§ **THE PROBLEM**
The records that follow are to be given again exactly. Do not carry over any image.

(Edit difference data)
++++++++++

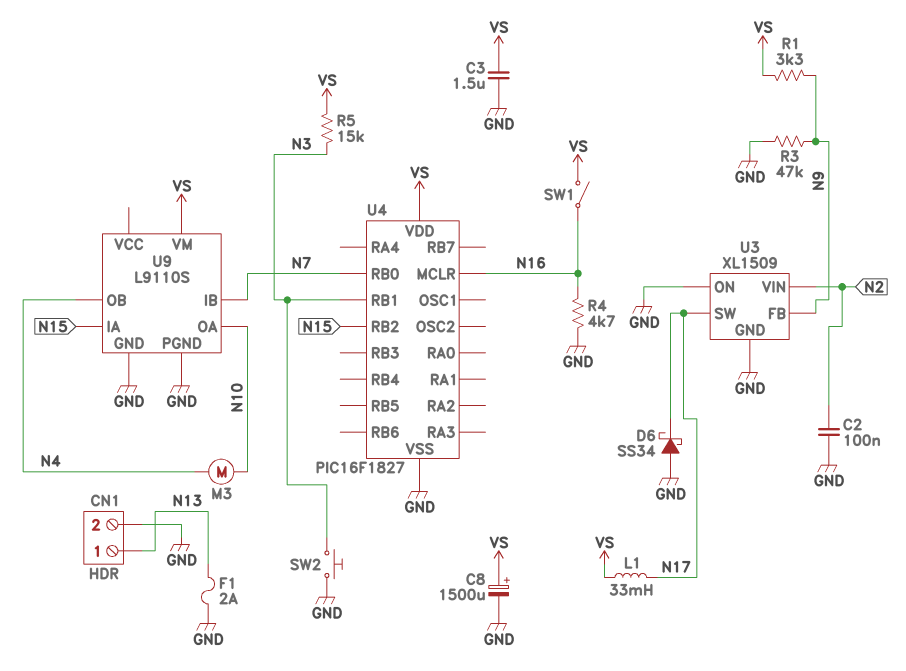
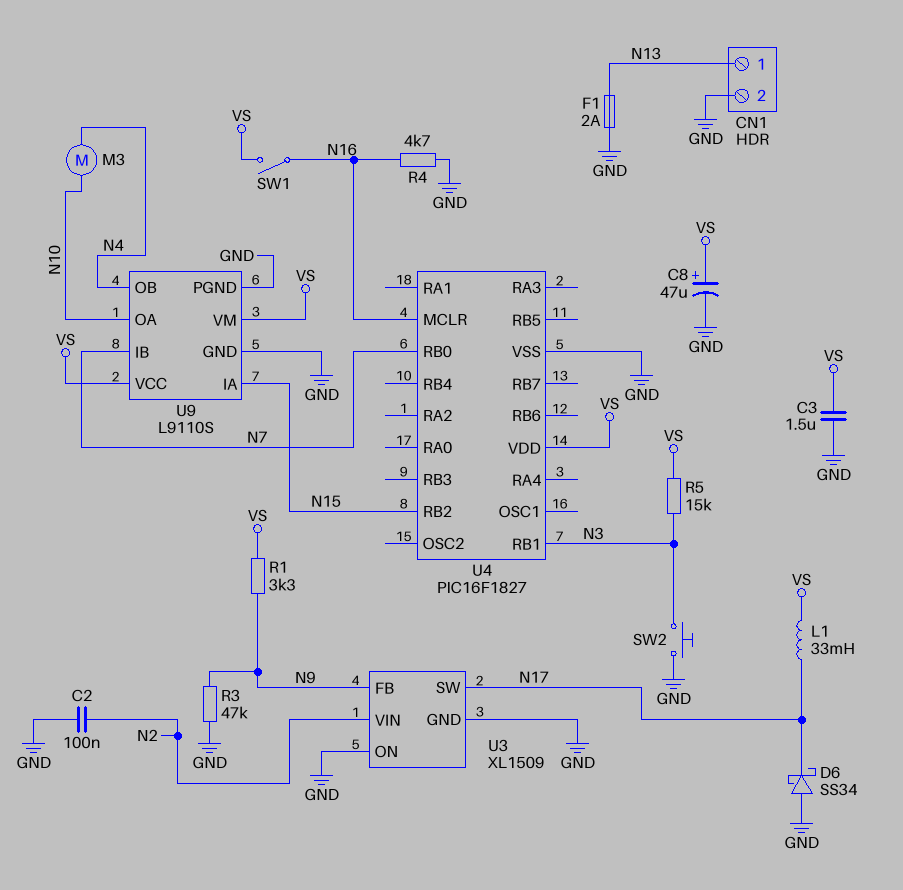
C8: 1500uF (plus VS, minus GND) -> 47uF (plus VS, minus GND)
U9 pin VCC: none -> VS

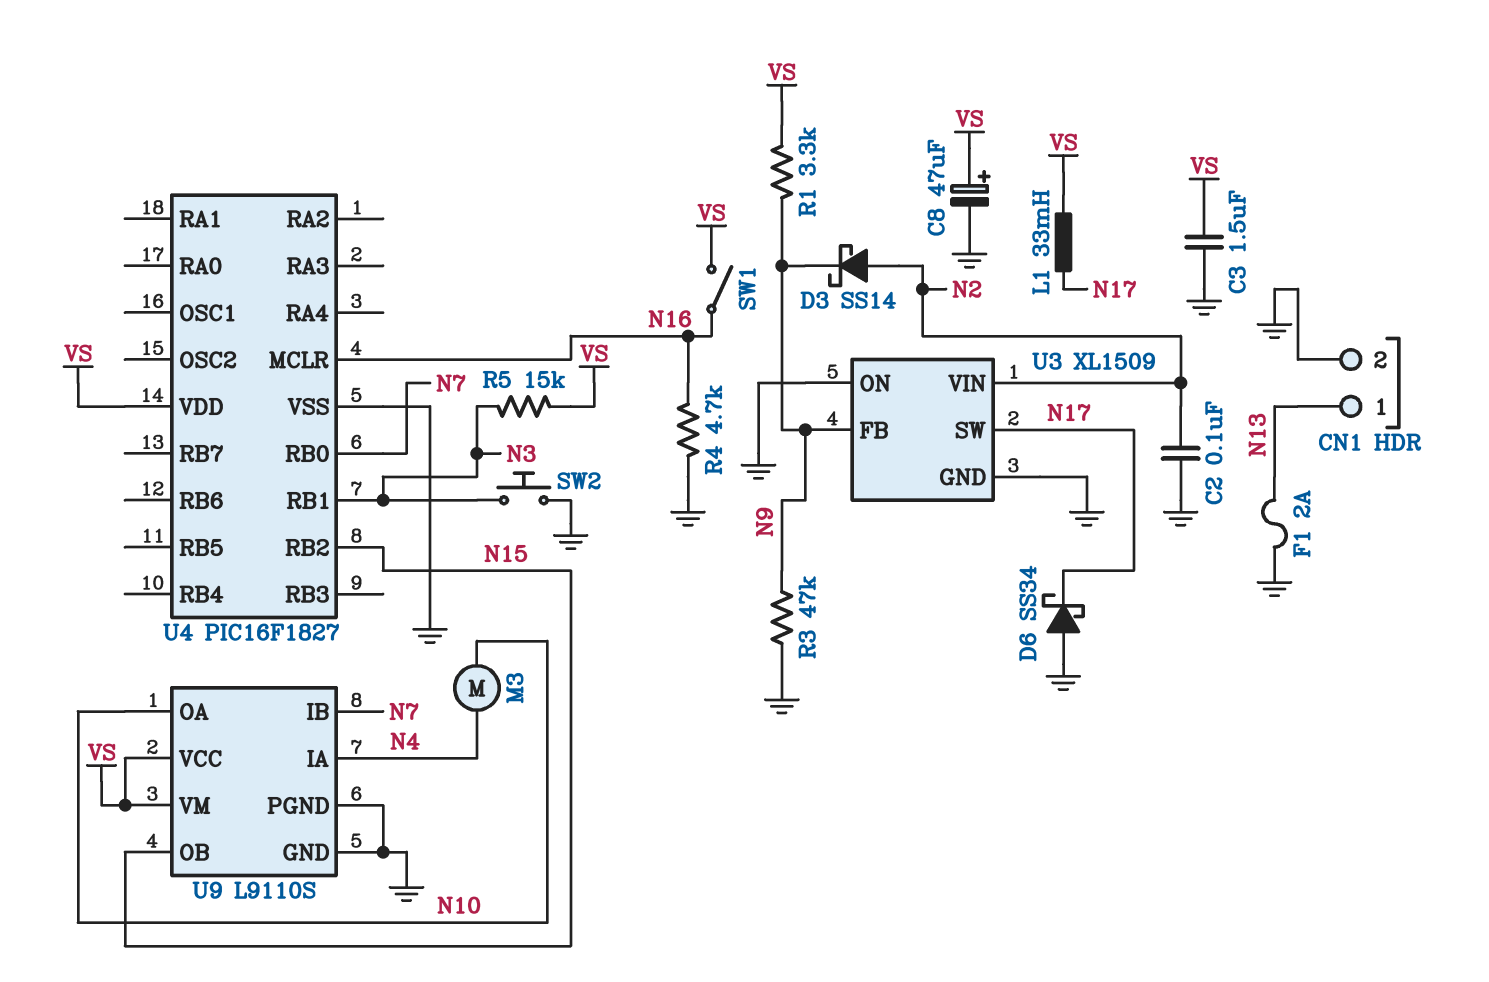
D3: none -> schottky SS14 (A N2, K N9)
U9 pin IA: N15 -> N4
U9 pin OB: N4 -> N15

++++++++++

§ **SOLUTION TO THIS TASK**
C8: 1500uF (plus VS, minus GND) -> 47uF (plus VS, minus GND)
U9 pin VCC: none -> VS

D3: none -> schottky SS14 (A N2, K N9)
U9 pin IA: N15 -> N4
U9 pin OB: N4 -> N15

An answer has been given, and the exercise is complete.